**SUPPLIED DATA:**
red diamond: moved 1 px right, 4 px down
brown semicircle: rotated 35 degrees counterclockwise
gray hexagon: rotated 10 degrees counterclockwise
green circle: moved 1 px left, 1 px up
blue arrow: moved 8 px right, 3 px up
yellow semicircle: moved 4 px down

...

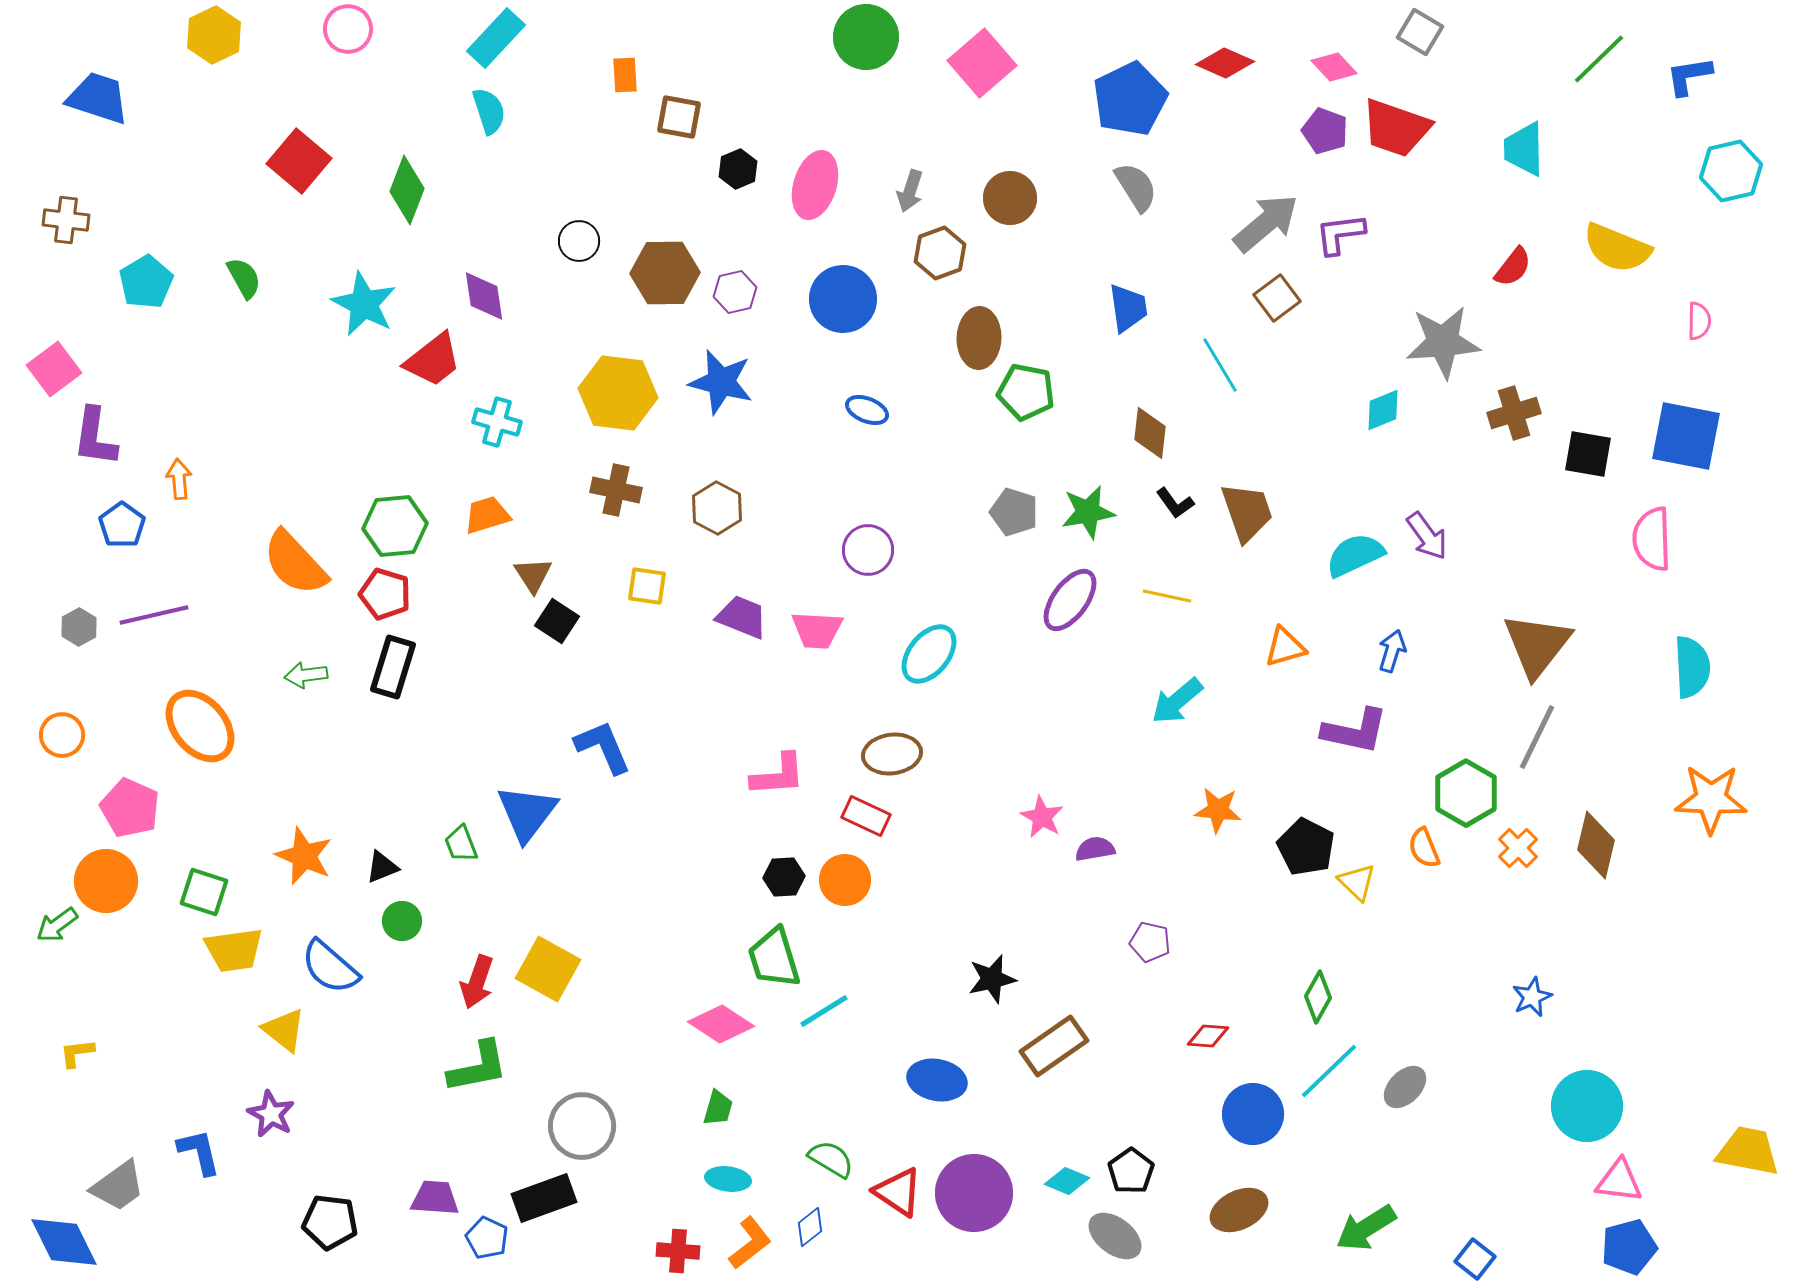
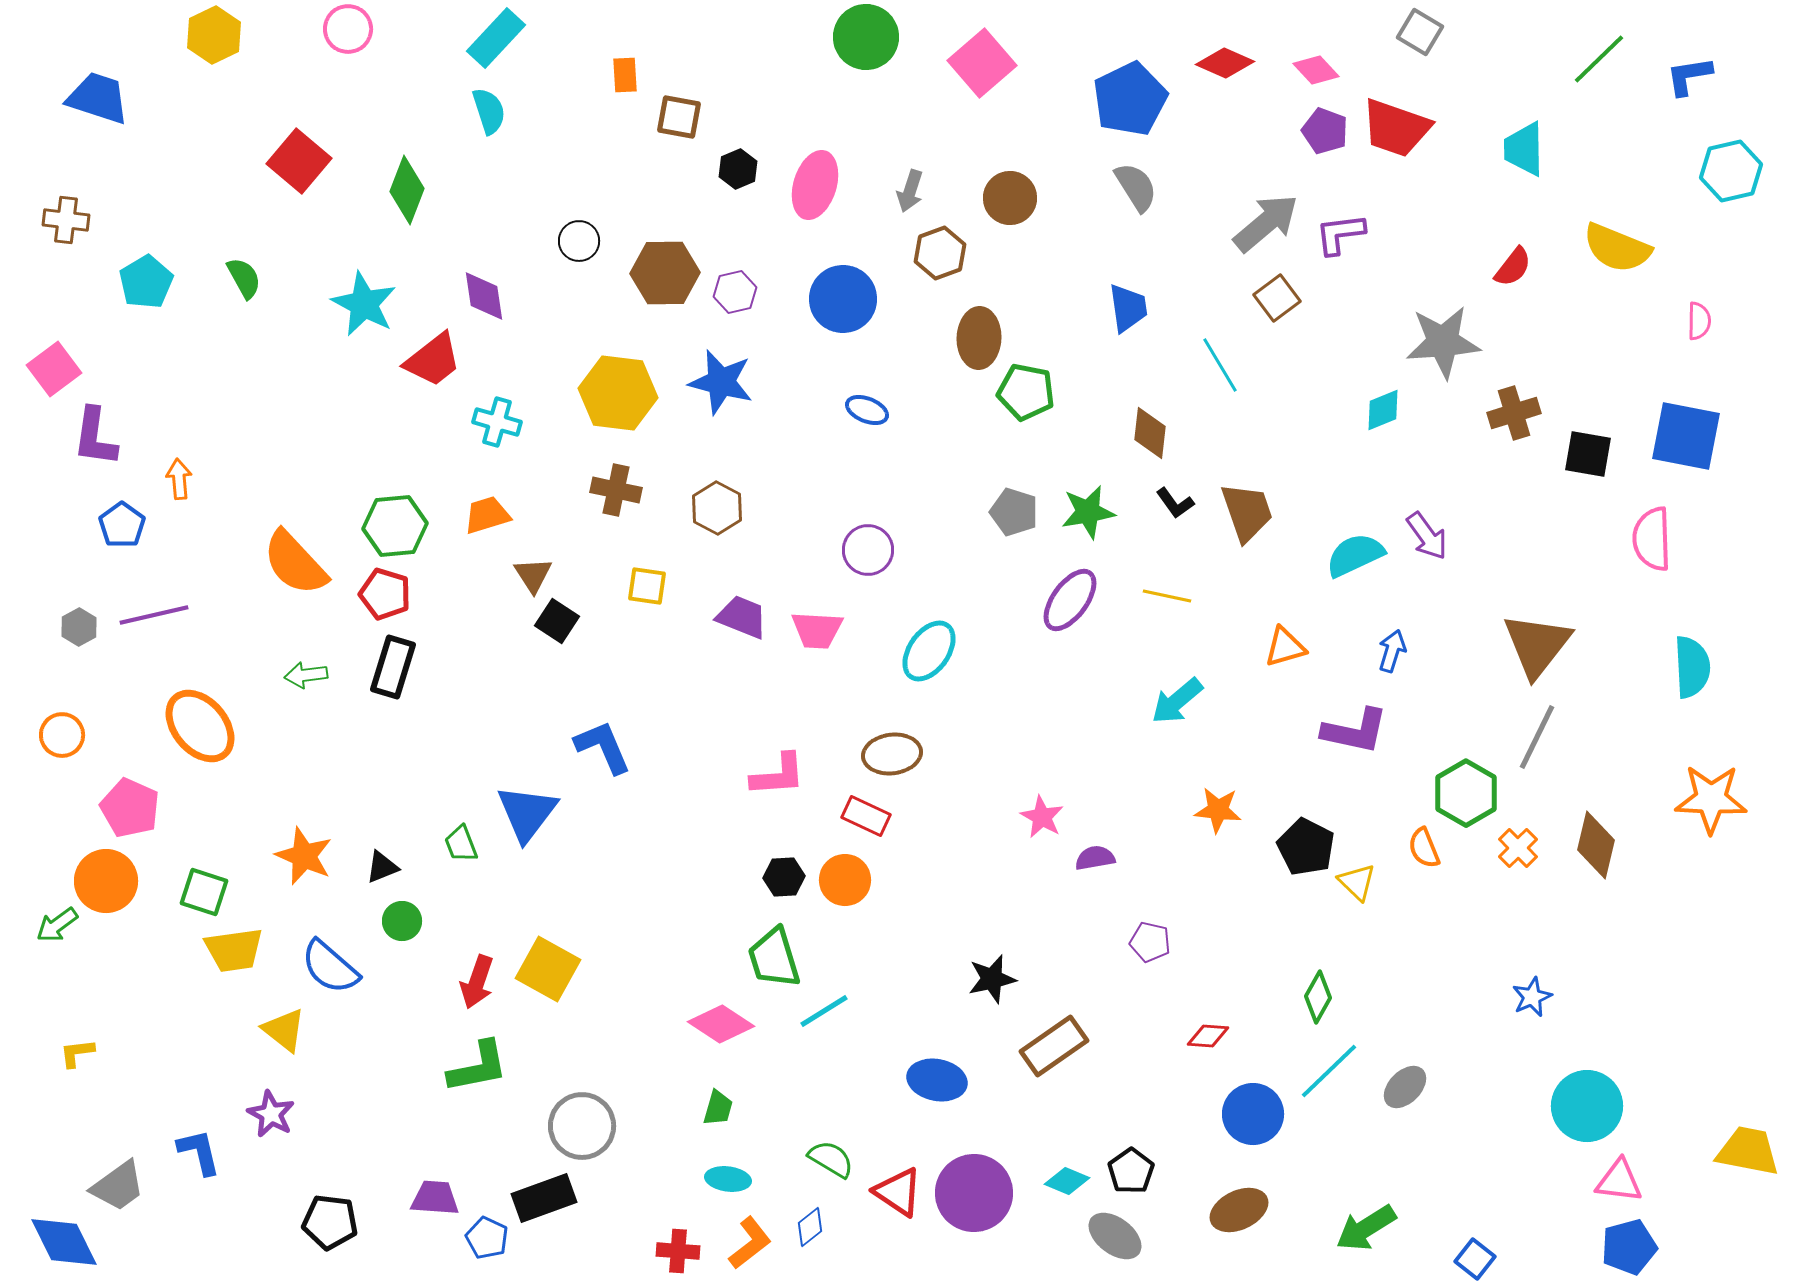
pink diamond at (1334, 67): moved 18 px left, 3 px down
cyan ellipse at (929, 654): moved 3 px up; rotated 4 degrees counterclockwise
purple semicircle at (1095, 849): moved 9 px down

**EXERCISE DIRECTIONS:**
Which lines above contain the word "left"? Show each of them.

**TASK SOLUTION:**
green circle: moved 1 px left, 1 px up
pink diamond at (1334, 67): moved 18 px left, 3 px down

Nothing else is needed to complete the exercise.